# Exercise details:
Leave every picture out, and print the full listing again exactly.

# Given data:
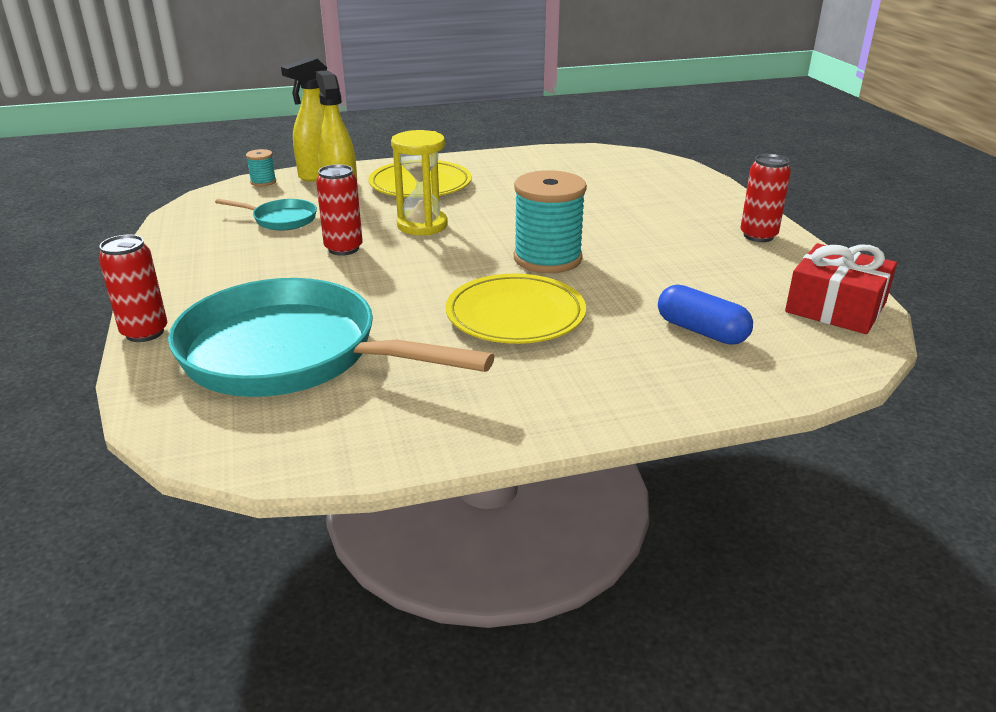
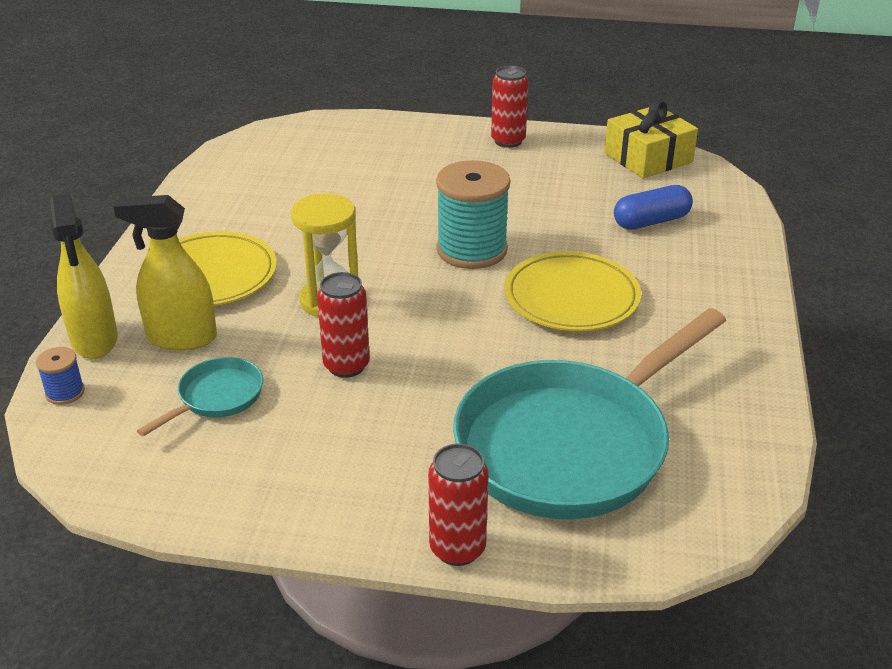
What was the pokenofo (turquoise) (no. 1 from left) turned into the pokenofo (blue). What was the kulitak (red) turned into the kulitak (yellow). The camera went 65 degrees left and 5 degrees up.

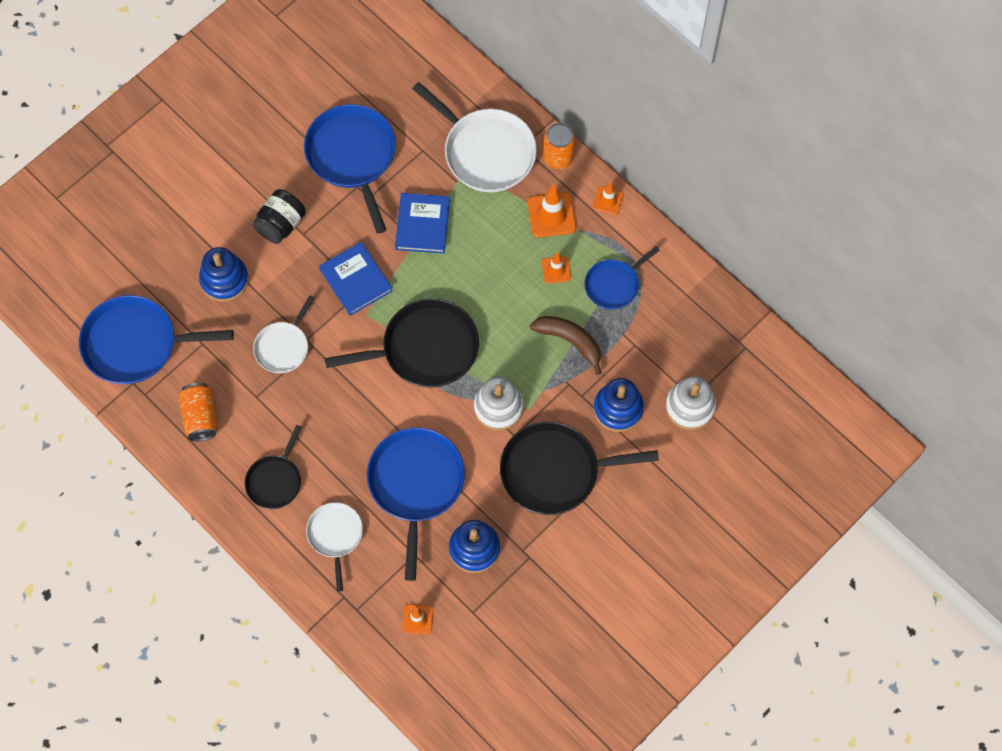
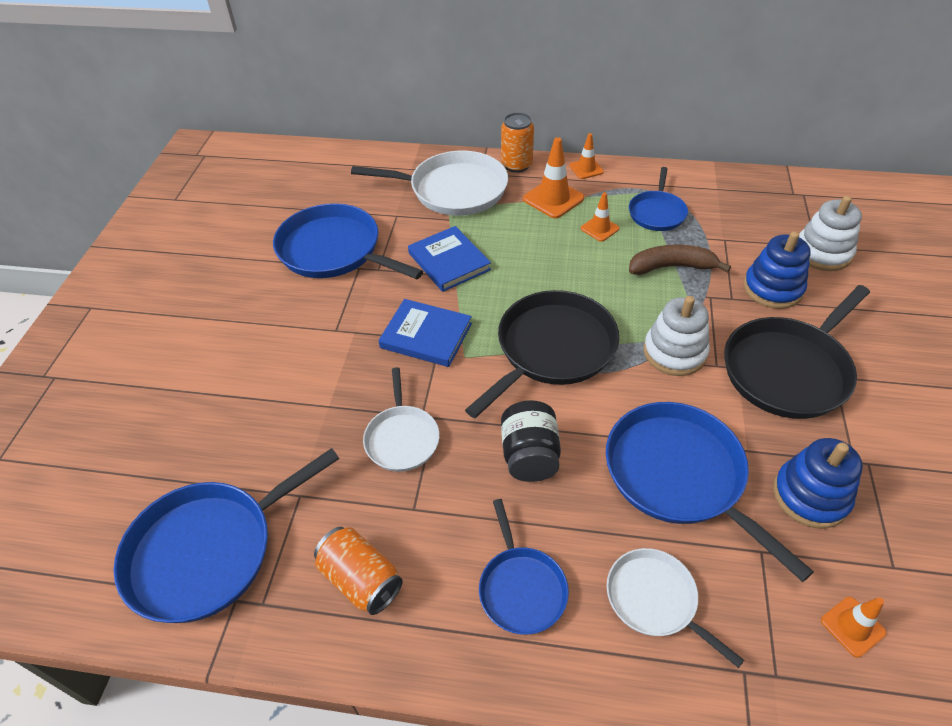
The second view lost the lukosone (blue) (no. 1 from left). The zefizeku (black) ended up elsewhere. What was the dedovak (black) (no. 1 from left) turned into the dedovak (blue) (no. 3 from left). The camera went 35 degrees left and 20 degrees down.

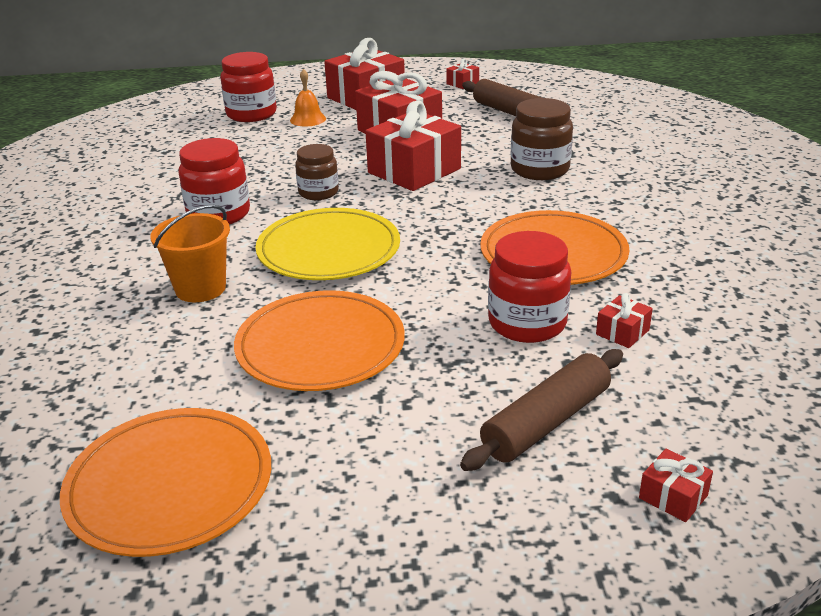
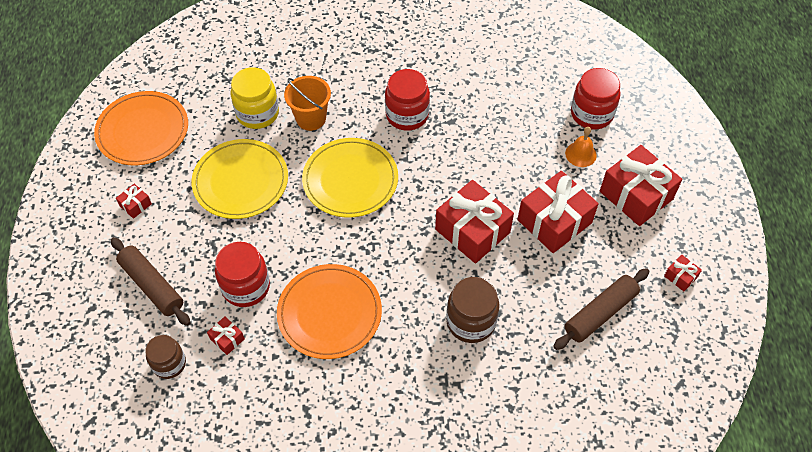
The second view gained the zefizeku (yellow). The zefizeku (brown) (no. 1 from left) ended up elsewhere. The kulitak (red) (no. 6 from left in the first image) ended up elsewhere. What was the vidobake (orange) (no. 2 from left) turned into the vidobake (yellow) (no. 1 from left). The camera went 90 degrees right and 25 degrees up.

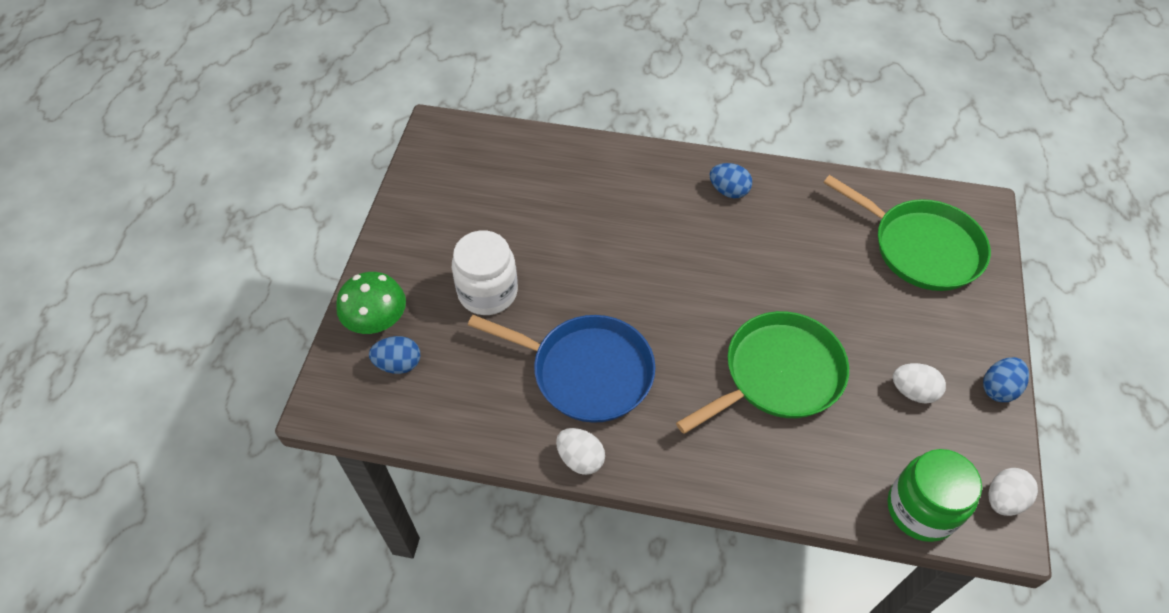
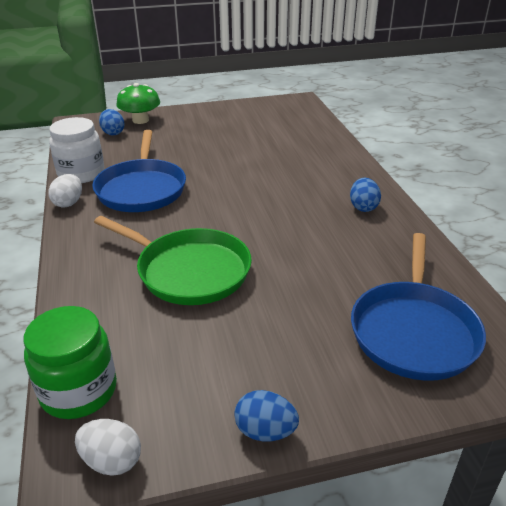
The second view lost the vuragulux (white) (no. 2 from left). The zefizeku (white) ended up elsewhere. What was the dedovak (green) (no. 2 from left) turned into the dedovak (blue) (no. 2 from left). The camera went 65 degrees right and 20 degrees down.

# Result below:
What was the pokenofo (turquoise) (no. 1 from left) turned into the pokenofo (blue). What was the kulitak (red) turned into the kulitak (yellow). The camera went 65 degrees left and 5 degrees up.

The second view lost the lukosone (blue) (no. 1 from left). The zefizeku (black) ended up elsewhere. What was the dedovak (black) (no. 1 from left) turned into the dedovak (blue) (no. 3 from left). The camera went 35 degrees left and 20 degrees down.

The second view gained the zefizeku (yellow). The zefizeku (brown) (no. 1 from left) ended up elsewhere. The kulitak (red) (no. 6 from left in the first image) ended up elsewhere. What was the vidobake (orange) (no. 2 from left) turned into the vidobake (yellow) (no. 1 from left). The camera went 90 degrees right and 25 degrees up.

The second view lost the vuragulux (white) (no. 2 from left). The zefizeku (white) ended up elsewhere. What was the dedovak (green) (no. 2 from left) turned into the dedovak (blue) (no. 2 from left). The camera went 65 degrees right and 20 degrees down.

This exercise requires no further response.